*Data for this exercise:*
_ _ _ _ _ _ _
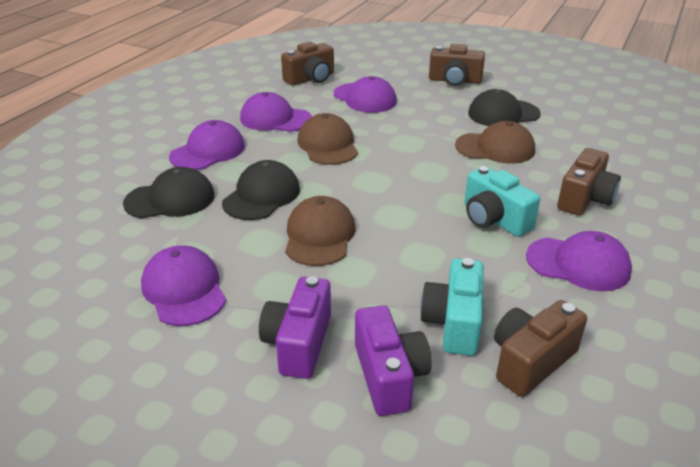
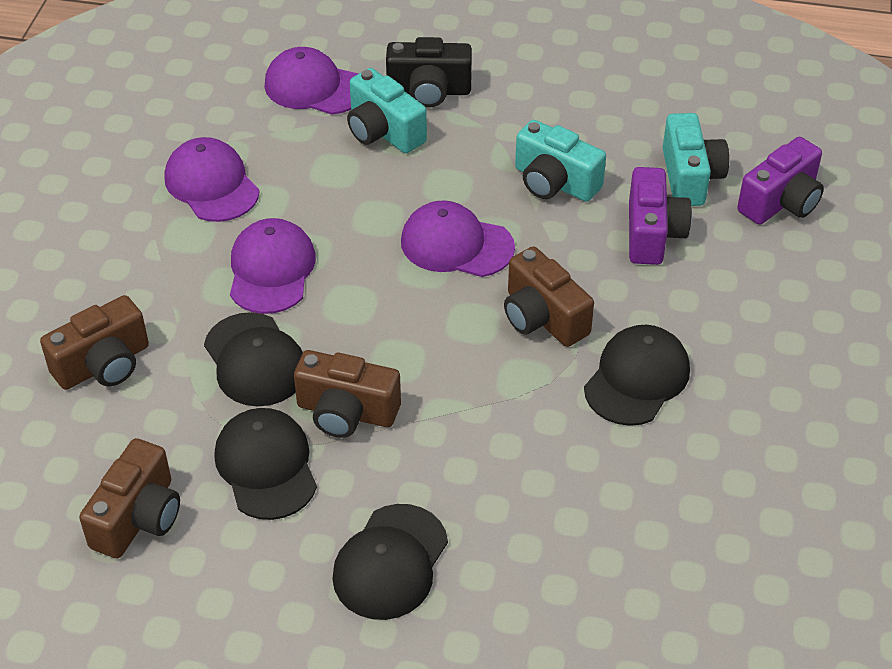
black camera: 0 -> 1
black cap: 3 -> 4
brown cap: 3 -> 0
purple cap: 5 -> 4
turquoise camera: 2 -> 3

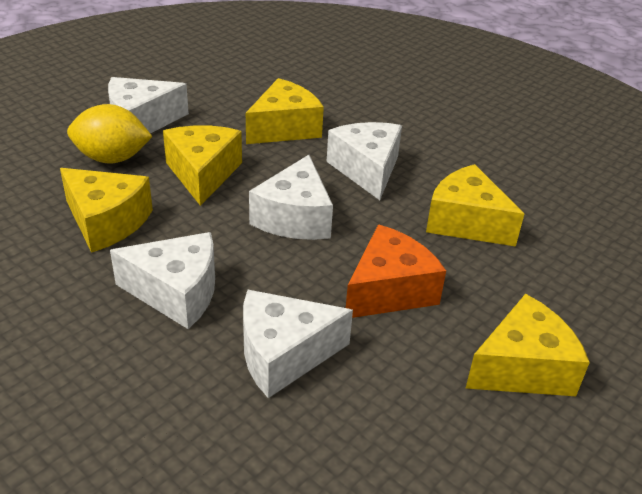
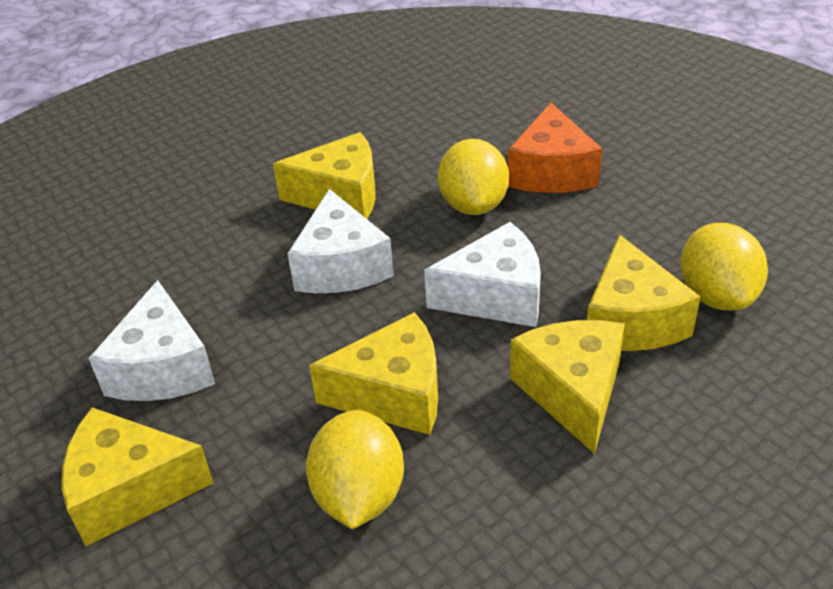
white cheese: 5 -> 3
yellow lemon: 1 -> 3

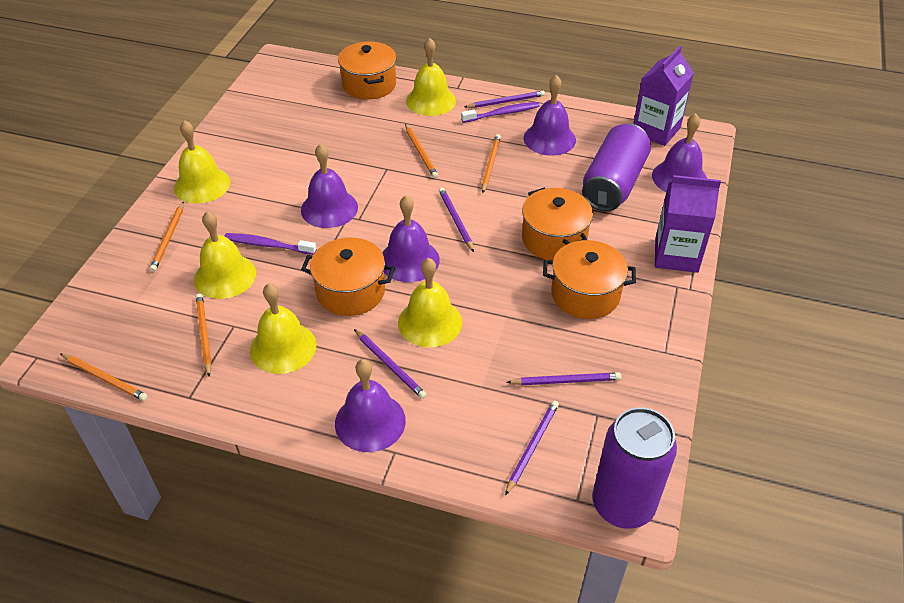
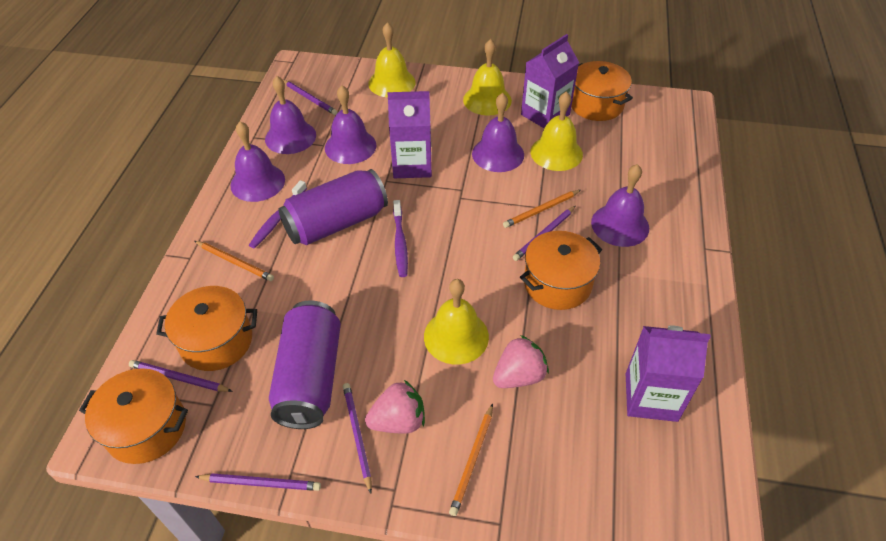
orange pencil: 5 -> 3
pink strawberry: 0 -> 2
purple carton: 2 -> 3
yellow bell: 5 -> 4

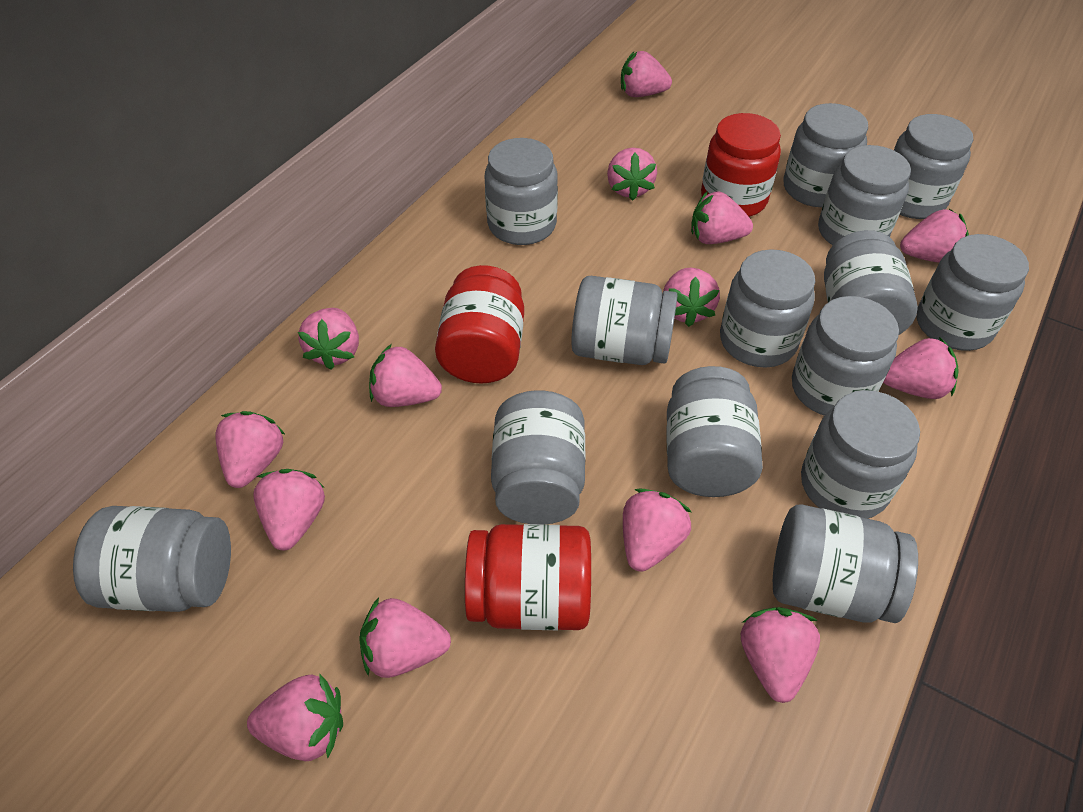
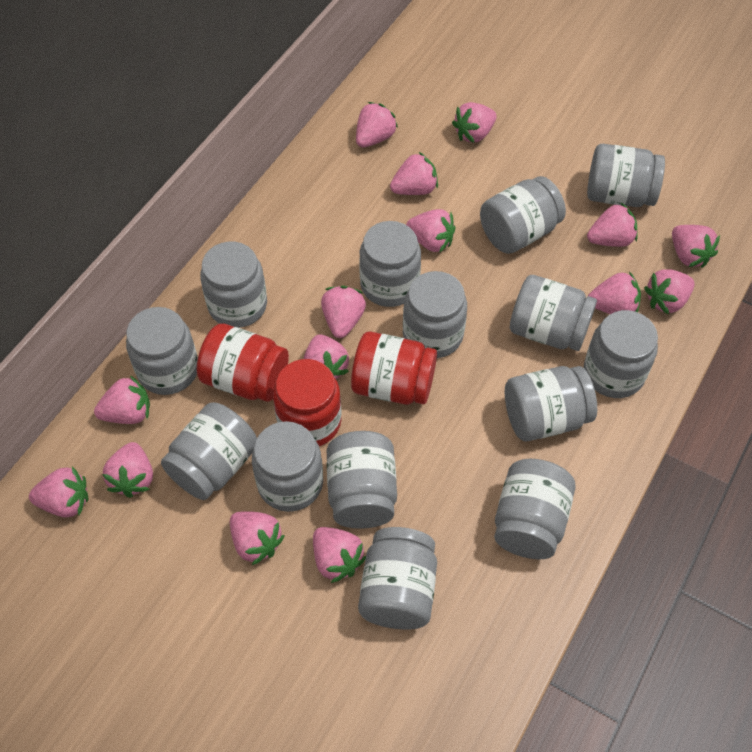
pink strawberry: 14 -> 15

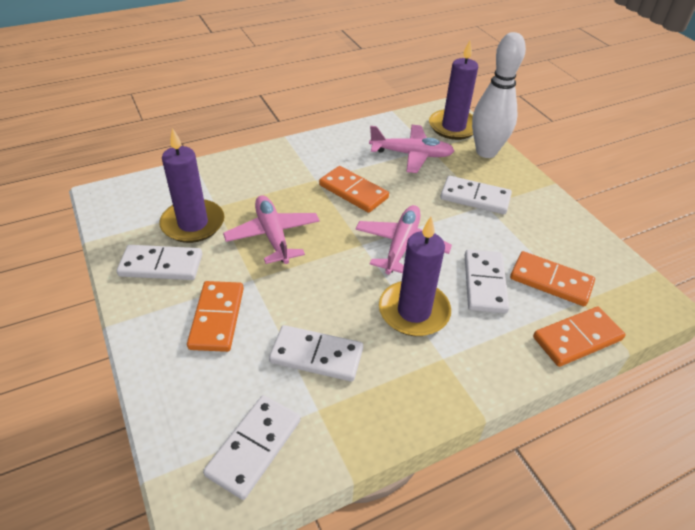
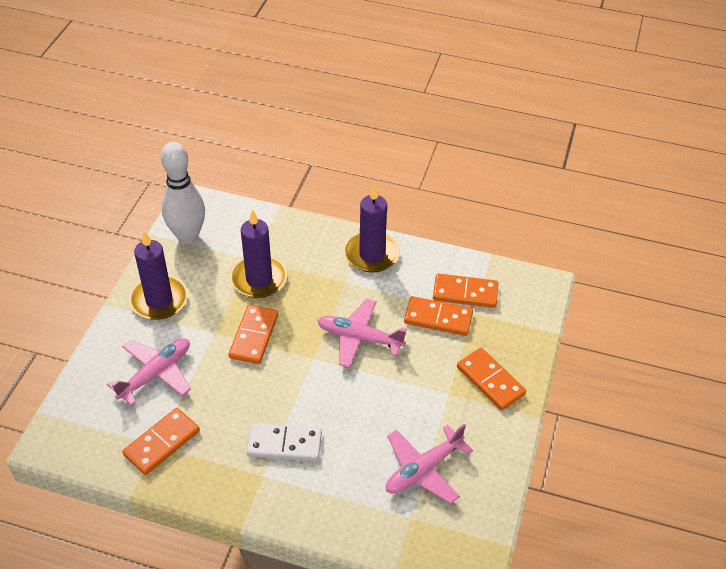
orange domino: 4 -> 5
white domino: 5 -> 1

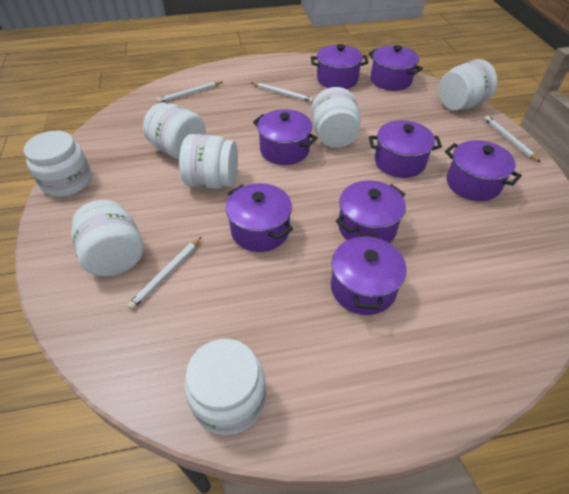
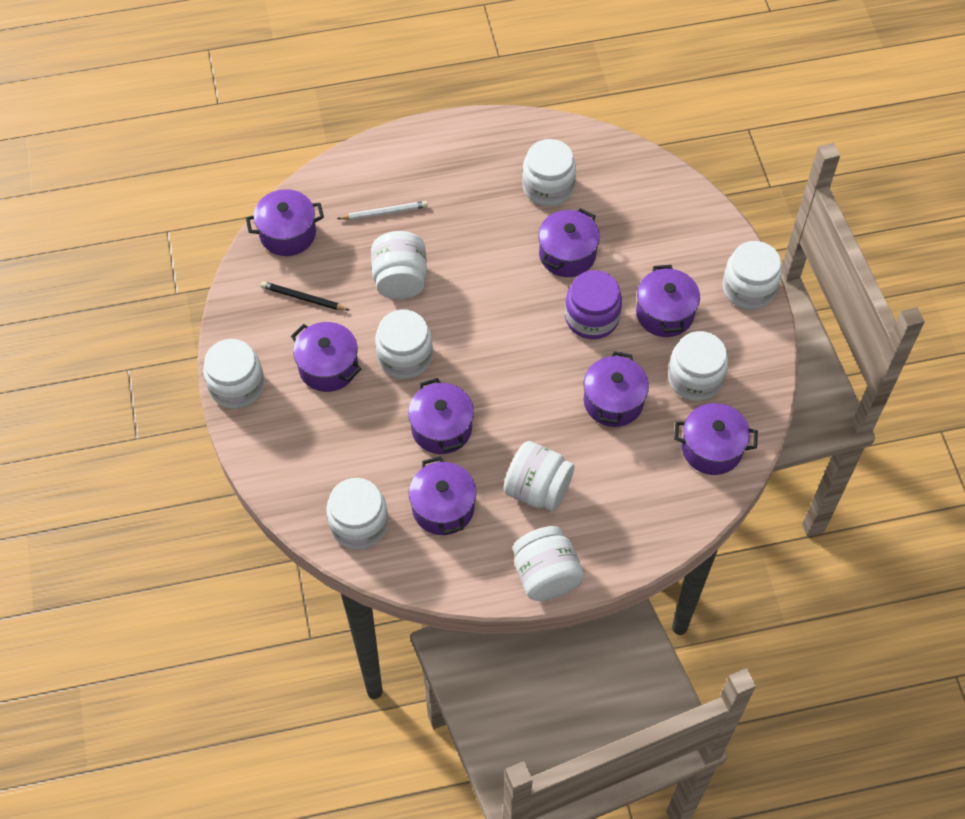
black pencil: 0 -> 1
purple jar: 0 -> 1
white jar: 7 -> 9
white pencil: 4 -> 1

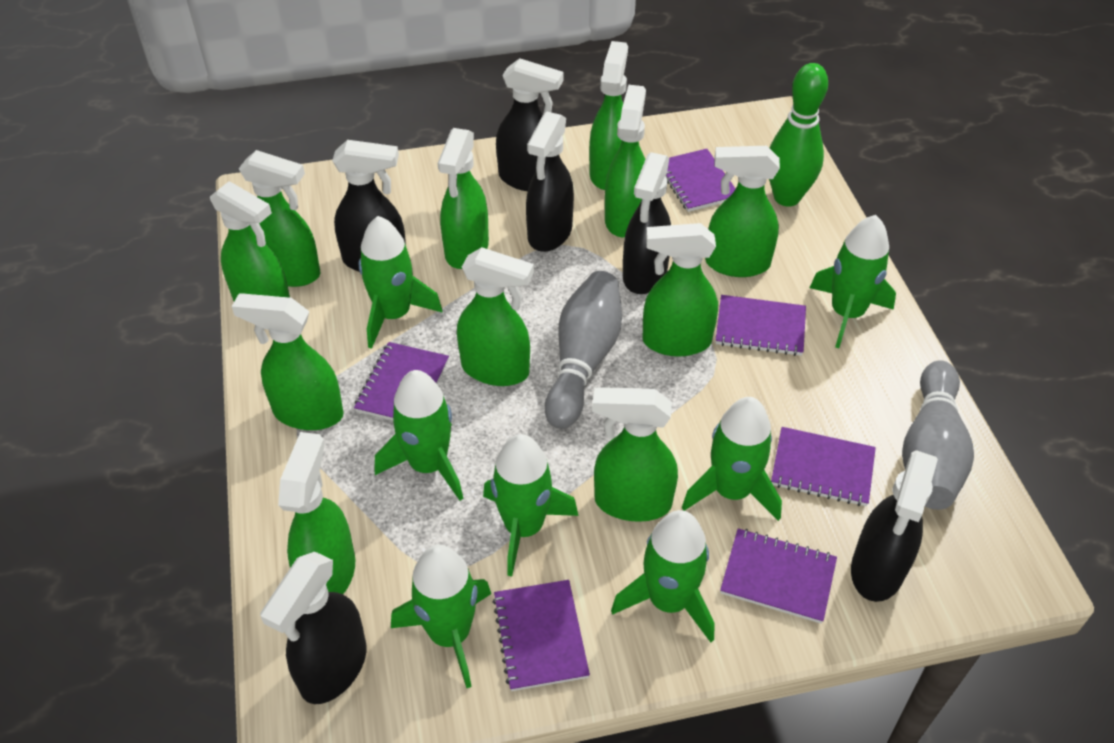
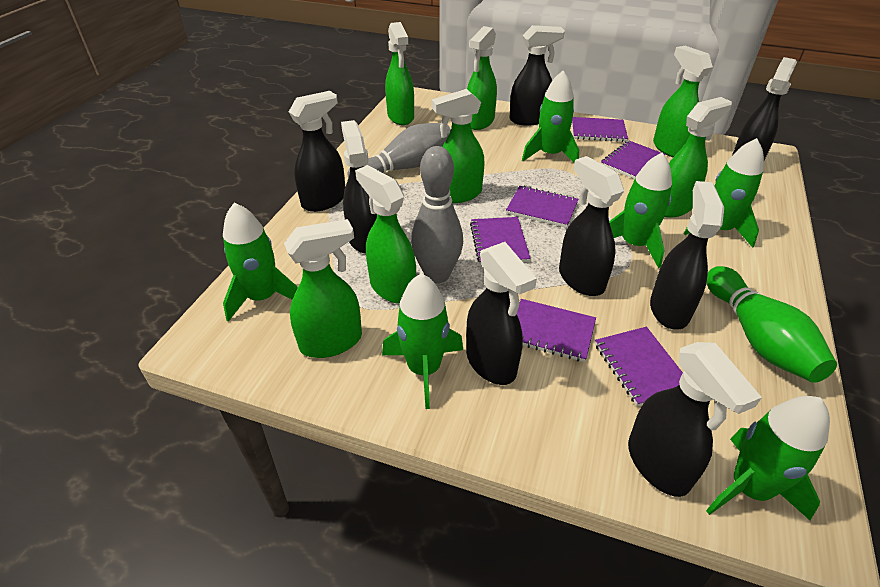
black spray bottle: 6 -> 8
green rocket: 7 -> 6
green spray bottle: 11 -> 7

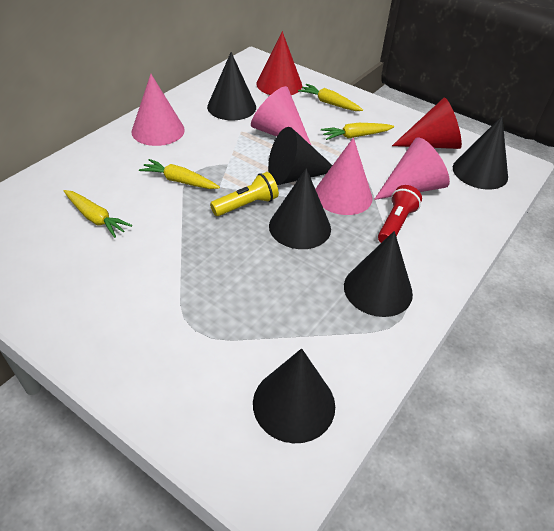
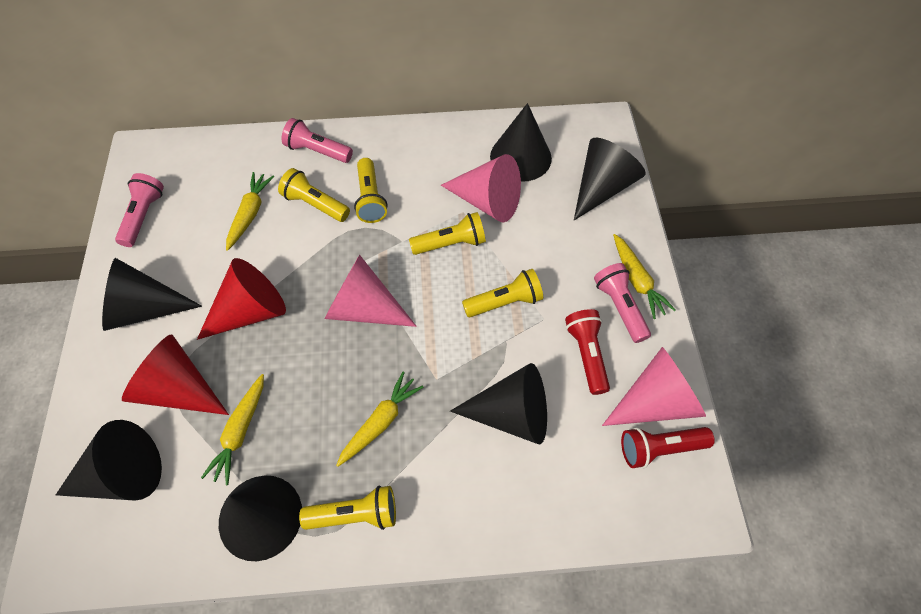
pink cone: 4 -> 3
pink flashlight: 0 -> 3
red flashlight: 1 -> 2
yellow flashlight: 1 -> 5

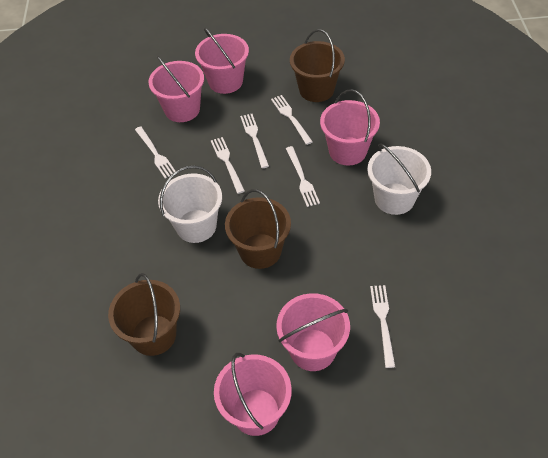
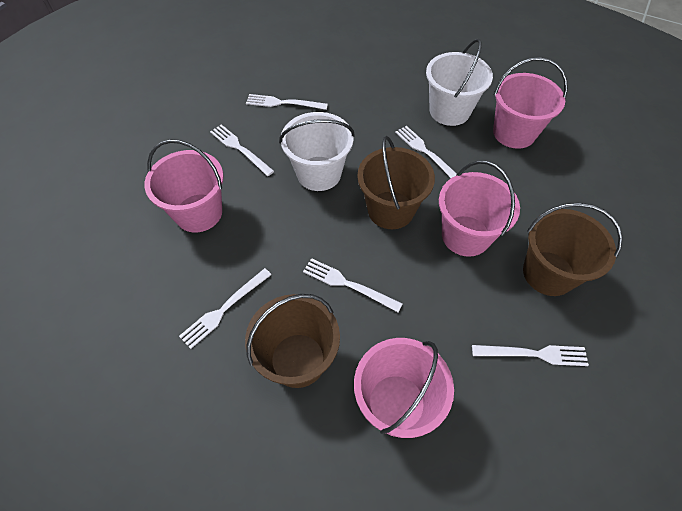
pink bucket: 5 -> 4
_ _ _ _ _ _ _
*What you will do:*
The data above must be written out again without alteration, and the pictures in them must be excluded.

*Response area:*
black camera: 0 -> 1
black cap: 3 -> 4
brown cap: 3 -> 0
purple cap: 5 -> 4
turquoise camera: 2 -> 3

white cheese: 5 -> 3
yellow lemon: 1 -> 3

orange pencil: 5 -> 3
pink strawberry: 0 -> 2
purple carton: 2 -> 3
yellow bell: 5 -> 4

pink strawberry: 14 -> 15

orange domino: 4 -> 5
white domino: 5 -> 1

black pencil: 0 -> 1
purple jar: 0 -> 1
white jar: 7 -> 9
white pencil: 4 -> 1

black spray bottle: 6 -> 8
green rocket: 7 -> 6
green spray bottle: 11 -> 7

pink cone: 4 -> 3
pink flashlight: 0 -> 3
red flashlight: 1 -> 2
yellow flashlight: 1 -> 5

pink bucket: 5 -> 4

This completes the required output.